*The problem*. Every line of the entries below from the one containing "pink lamp [345,202,409,281]" to the one containing "none -> black clock [377,135,423,179]", both ends included, must be written out exactly. No other line belongs in the answer.

*Working data*.
■ ■ ■
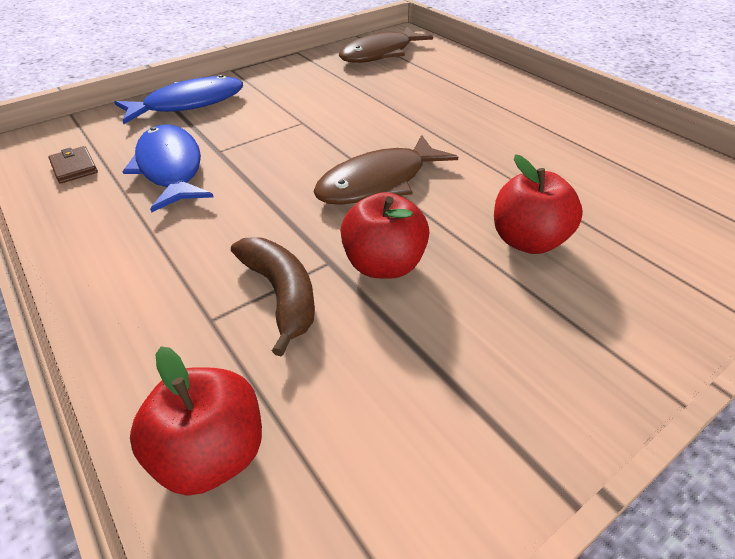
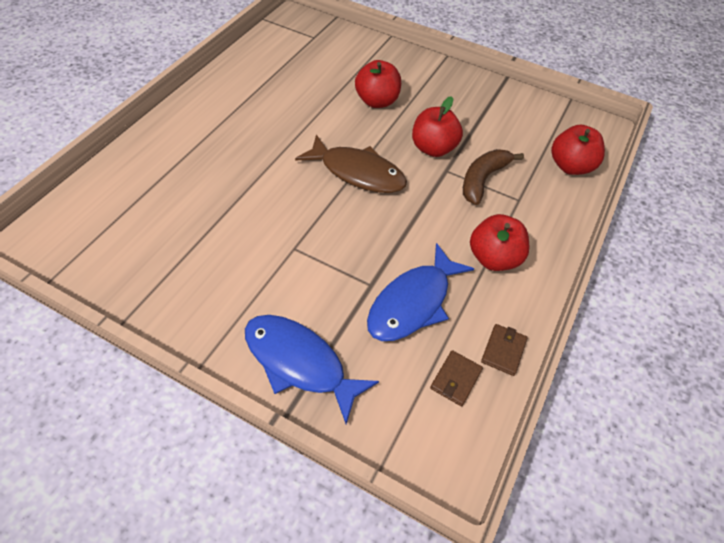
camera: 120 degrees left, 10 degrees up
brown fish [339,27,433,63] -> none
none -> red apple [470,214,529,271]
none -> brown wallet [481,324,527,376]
■ ■ ■
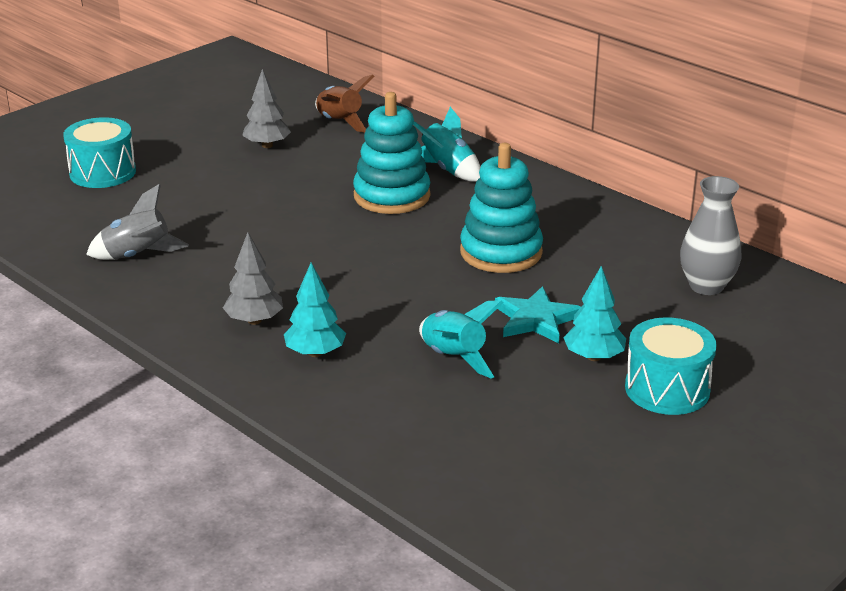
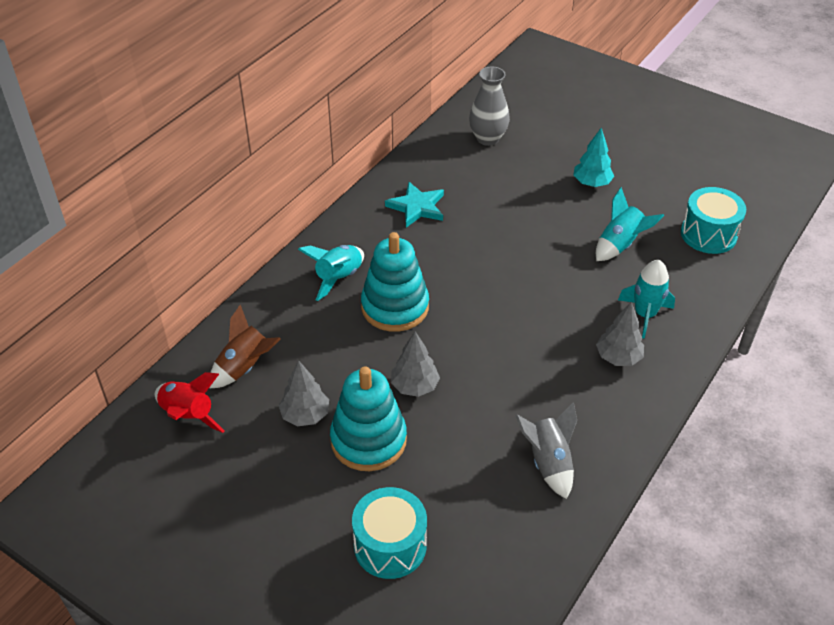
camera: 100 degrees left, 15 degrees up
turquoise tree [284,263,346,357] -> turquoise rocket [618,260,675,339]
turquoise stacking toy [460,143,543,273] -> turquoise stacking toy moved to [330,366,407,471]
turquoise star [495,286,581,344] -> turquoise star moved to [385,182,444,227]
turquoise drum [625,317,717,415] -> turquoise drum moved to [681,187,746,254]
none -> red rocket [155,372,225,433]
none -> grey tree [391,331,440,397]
■ ■ ■
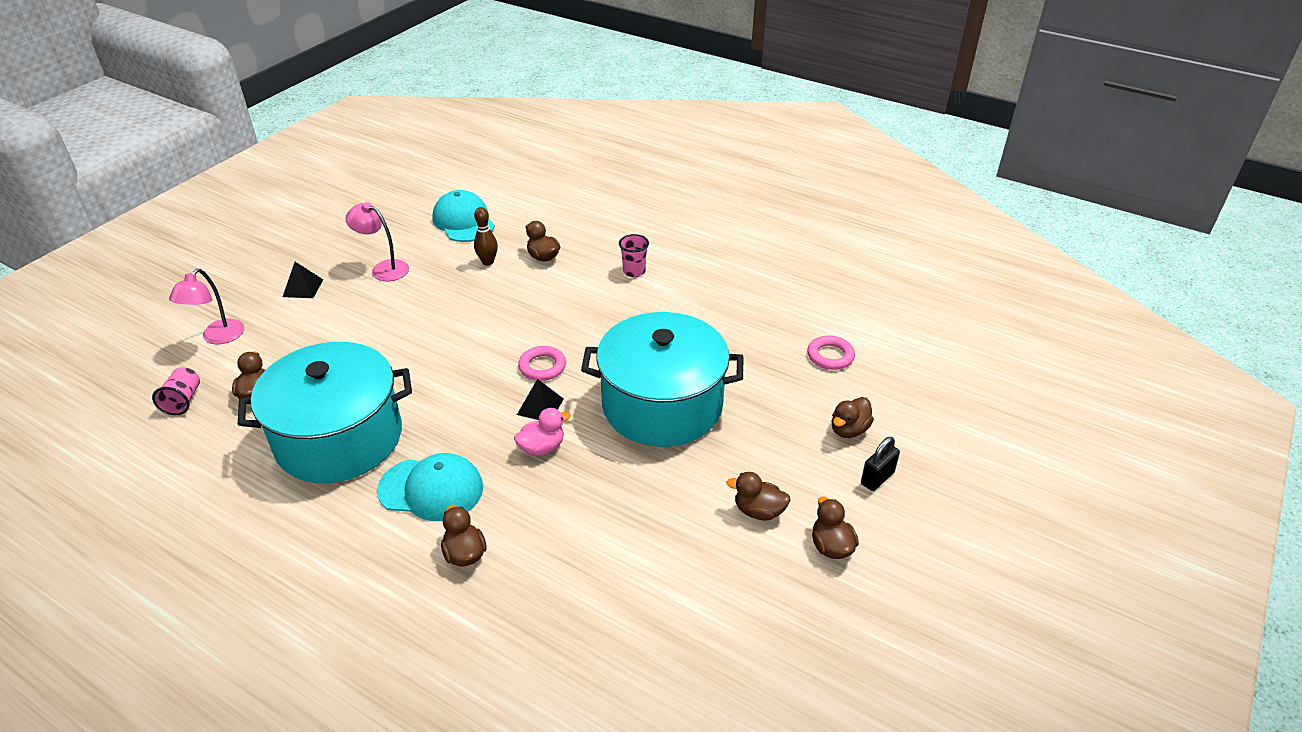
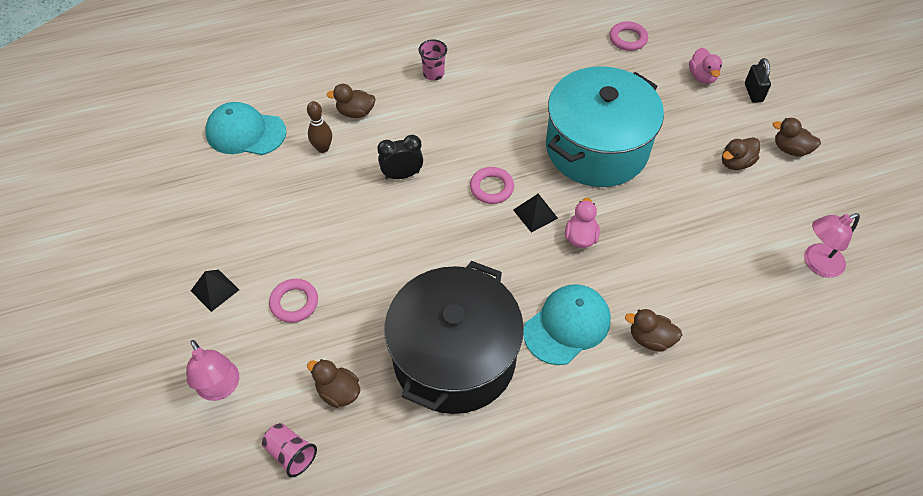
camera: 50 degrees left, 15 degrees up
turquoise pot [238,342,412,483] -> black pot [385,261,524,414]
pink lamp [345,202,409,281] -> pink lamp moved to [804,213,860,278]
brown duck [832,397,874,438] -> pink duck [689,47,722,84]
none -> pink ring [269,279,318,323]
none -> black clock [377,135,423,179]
■ ■ ■
*Problem solution*.
pink lamp [345,202,409,281] -> pink lamp moved to [804,213,860,278]
brown duck [832,397,874,438] -> pink duck [689,47,722,84]
none -> pink ring [269,279,318,323]
none -> black clock [377,135,423,179]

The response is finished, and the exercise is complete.